[Dataset items]
────────

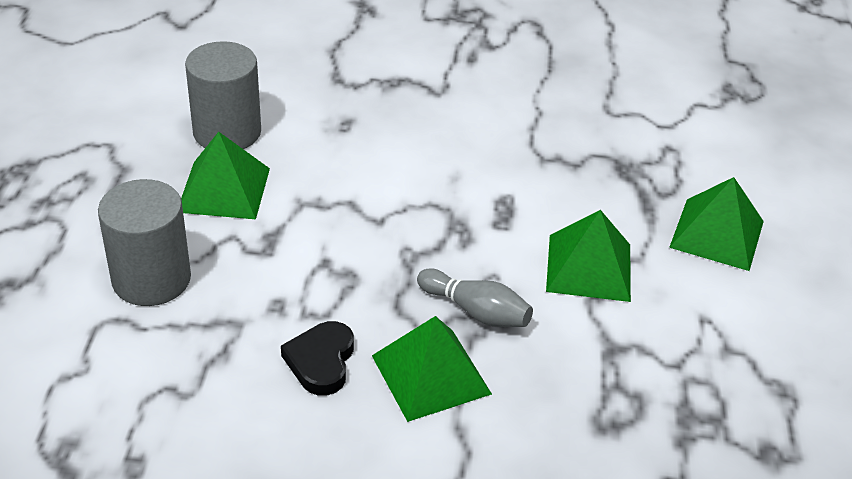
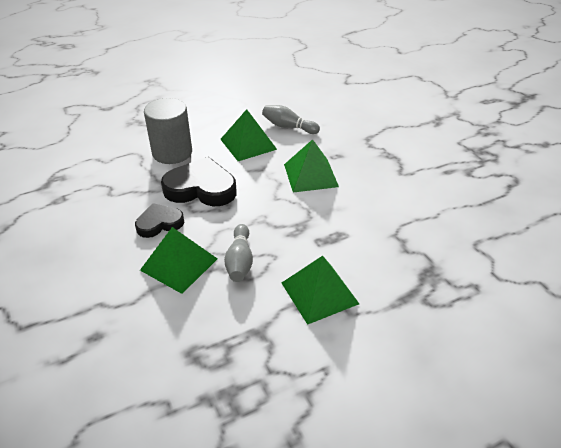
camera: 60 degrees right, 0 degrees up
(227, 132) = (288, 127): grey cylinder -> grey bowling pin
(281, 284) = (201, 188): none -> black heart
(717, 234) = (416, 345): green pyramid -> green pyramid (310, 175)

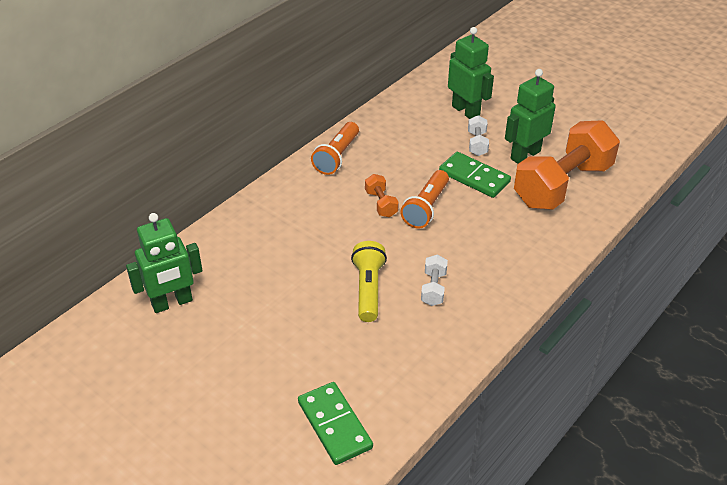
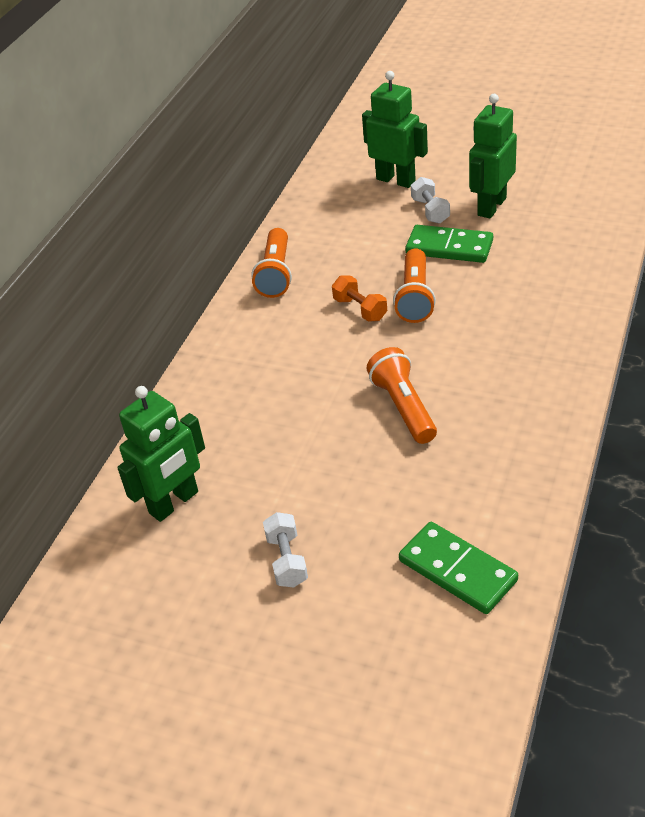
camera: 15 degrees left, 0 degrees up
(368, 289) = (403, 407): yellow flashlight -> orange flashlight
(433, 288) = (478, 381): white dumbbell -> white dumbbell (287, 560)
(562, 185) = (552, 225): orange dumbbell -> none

────────

Wherever the word "none" appears in the entries above, copy that line.

Finished exercise:
(281, 284) = (201, 188): none -> black heart
(562, 185) = (552, 225): orange dumbbell -> none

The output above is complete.